### Activity
The listing below should be written out exactly; please include all of it.
Exercise inputs: Begin
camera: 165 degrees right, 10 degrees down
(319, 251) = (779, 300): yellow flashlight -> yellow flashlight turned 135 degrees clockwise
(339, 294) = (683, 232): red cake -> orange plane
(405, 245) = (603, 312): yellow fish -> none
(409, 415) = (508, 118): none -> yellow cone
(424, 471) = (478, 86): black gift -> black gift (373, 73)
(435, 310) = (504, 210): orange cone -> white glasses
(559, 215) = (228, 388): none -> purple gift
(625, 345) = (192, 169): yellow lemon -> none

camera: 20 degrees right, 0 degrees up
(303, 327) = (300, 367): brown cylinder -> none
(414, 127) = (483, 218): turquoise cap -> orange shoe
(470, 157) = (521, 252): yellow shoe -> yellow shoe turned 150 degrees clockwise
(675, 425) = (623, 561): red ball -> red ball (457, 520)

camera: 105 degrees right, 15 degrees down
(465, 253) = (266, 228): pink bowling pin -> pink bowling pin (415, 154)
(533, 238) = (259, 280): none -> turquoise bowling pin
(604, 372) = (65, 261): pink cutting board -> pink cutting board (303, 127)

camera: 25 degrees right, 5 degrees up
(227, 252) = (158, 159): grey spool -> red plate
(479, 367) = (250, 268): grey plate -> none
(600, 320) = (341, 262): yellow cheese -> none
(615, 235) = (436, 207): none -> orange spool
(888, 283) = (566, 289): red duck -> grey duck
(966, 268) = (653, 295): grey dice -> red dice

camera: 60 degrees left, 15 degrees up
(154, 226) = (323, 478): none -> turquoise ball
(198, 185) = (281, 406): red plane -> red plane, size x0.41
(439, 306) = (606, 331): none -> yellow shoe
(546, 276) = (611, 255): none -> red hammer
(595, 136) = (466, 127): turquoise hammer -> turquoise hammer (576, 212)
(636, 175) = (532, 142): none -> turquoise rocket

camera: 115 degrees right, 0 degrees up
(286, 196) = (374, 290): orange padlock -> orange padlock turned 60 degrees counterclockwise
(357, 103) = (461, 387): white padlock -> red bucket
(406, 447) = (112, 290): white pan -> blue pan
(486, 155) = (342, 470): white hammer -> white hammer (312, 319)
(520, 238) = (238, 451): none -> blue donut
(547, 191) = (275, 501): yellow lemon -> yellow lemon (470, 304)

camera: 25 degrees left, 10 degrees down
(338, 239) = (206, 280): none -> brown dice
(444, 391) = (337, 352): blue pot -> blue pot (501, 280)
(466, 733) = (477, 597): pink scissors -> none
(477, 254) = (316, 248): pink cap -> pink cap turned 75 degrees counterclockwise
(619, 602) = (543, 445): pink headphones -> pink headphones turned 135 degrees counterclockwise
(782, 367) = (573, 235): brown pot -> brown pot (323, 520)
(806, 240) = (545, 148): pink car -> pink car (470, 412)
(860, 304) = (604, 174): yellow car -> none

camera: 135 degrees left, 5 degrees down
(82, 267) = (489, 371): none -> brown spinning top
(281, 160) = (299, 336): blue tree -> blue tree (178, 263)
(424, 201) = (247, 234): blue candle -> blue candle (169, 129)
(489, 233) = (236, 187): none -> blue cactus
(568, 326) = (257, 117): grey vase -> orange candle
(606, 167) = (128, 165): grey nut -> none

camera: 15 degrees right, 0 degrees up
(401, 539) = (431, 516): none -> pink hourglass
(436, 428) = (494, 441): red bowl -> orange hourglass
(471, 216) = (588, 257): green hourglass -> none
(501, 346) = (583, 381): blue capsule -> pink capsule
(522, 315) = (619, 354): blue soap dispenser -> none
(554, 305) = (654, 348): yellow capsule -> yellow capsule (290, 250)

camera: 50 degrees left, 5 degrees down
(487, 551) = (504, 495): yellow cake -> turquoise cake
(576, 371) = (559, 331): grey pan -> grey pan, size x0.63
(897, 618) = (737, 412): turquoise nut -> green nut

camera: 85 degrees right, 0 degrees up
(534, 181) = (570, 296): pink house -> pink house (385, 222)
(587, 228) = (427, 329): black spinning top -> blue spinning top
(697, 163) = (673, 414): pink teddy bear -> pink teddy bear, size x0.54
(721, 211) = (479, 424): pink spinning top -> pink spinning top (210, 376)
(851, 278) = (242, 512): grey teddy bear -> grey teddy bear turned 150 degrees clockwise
Exercise inputs: End
### Output of the task
camera: 165 degrees right, 10 degrees down
(319, 251) = (779, 300): yellow flashlight -> yellow flashlight turned 135 degrees clockwise
(339, 294) = (683, 232): red cake -> orange plane
(405, 245) = (603, 312): yellow fish -> none
(409, 415) = (508, 118): none -> yellow cone
(424, 471) = (478, 86): black gift -> black gift (373, 73)
(435, 310) = (504, 210): orange cone -> white glasses
(559, 215) = (228, 388): none -> purple gift
(625, 345) = (192, 169): yellow lemon -> none

camera: 20 degrees right, 0 degrees up
(303, 327) = (300, 367): brown cylinder -> none
(414, 127) = (483, 218): turquoise cap -> orange shoe
(470, 157) = (521, 252): yellow shoe -> yellow shoe turned 150 degrees clockwise
(675, 425) = (623, 561): red ball -> red ball (457, 520)

camera: 105 degrees right, 15 degrees down
(465, 253) = (266, 228): pink bowling pin -> pink bowling pin (415, 154)
(533, 238) = (259, 280): none -> turquoise bowling pin
(604, 372) = (65, 261): pink cutting board -> pink cutting board (303, 127)

camera: 25 degrees right, 5 degrees up
(227, 252) = (158, 159): grey spool -> red plate
(479, 367) = (250, 268): grey plate -> none
(600, 320) = (341, 262): yellow cheese -> none
(615, 235) = (436, 207): none -> orange spool
(888, 283) = (566, 289): red duck -> grey duck
(966, 268) = (653, 295): grey dice -> red dice

camera: 60 degrees left, 15 degrees up
(154, 226) = (323, 478): none -> turquoise ball
(198, 185) = (281, 406): red plane -> red plane, size x0.41
(439, 306) = (606, 331): none -> yellow shoe
(546, 276) = (611, 255): none -> red hammer
(595, 136) = (466, 127): turquoise hammer -> turquoise hammer (576, 212)
(636, 175) = (532, 142): none -> turquoise rocket

camera: 115 degrees right, 0 degrees up
(286, 196) = (374, 290): orange padlock -> orange padlock turned 60 degrees counterclockwise
(357, 103) = (461, 387): white padlock -> red bucket
(406, 447) = (112, 290): white pan -> blue pan
(486, 155) = (342, 470): white hammer -> white hammer (312, 319)
(520, 238) = (238, 451): none -> blue donut
(547, 191) = (275, 501): yellow lemon -> yellow lemon (470, 304)

camera: 25 degrees left, 10 degrees down
(338, 239) = (206, 280): none -> brown dice
(444, 391) = (337, 352): blue pot -> blue pot (501, 280)
(466, 733) = (477, 597): pink scissors -> none
(477, 254) = (316, 248): pink cap -> pink cap turned 75 degrees counterclockwise
(619, 602) = (543, 445): pink headphones -> pink headphones turned 135 degrees counterclockwise
(782, 367) = (573, 235): brown pot -> brown pot (323, 520)
(806, 240) = (545, 148): pink car -> pink car (470, 412)
(860, 304) = (604, 174): yellow car -> none

camera: 135 degrees left, 5 degrees down
(82, 267) = (489, 371): none -> brown spinning top
(281, 160) = (299, 336): blue tree -> blue tree (178, 263)
(424, 201) = (247, 234): blue candle -> blue candle (169, 129)
(489, 233) = (236, 187): none -> blue cactus
(568, 326) = (257, 117): grey vase -> orange candle
(606, 167) = (128, 165): grey nut -> none

camera: 15 degrees right, 0 degrees up
(401, 539) = (431, 516): none -> pink hourglass
(436, 428) = (494, 441): red bowl -> orange hourglass
(471, 216) = (588, 257): green hourglass -> none
(501, 346) = (583, 381): blue capsule -> pink capsule
(522, 315) = (619, 354): blue soap dispenser -> none
(554, 305) = (654, 348): yellow capsule -> yellow capsule (290, 250)

camera: 50 degrees left, 5 degrees down
(487, 551) = (504, 495): yellow cake -> turquoise cake
(576, 371) = (559, 331): grey pan -> grey pan, size x0.63
(897, 618) = (737, 412): turquoise nut -> green nut

camera: 85 degrees right, 0 degrees up
(534, 181) = (570, 296): pink house -> pink house (385, 222)
(587, 228) = (427, 329): black spinning top -> blue spinning top
(697, 163) = (673, 414): pink teddy bear -> pink teddy bear, size x0.54
(721, 211) = (479, 424): pink spinning top -> pink spinning top (210, 376)
(851, 278) = (242, 512): grey teddy bear -> grey teddy bear turned 150 degrees clockwise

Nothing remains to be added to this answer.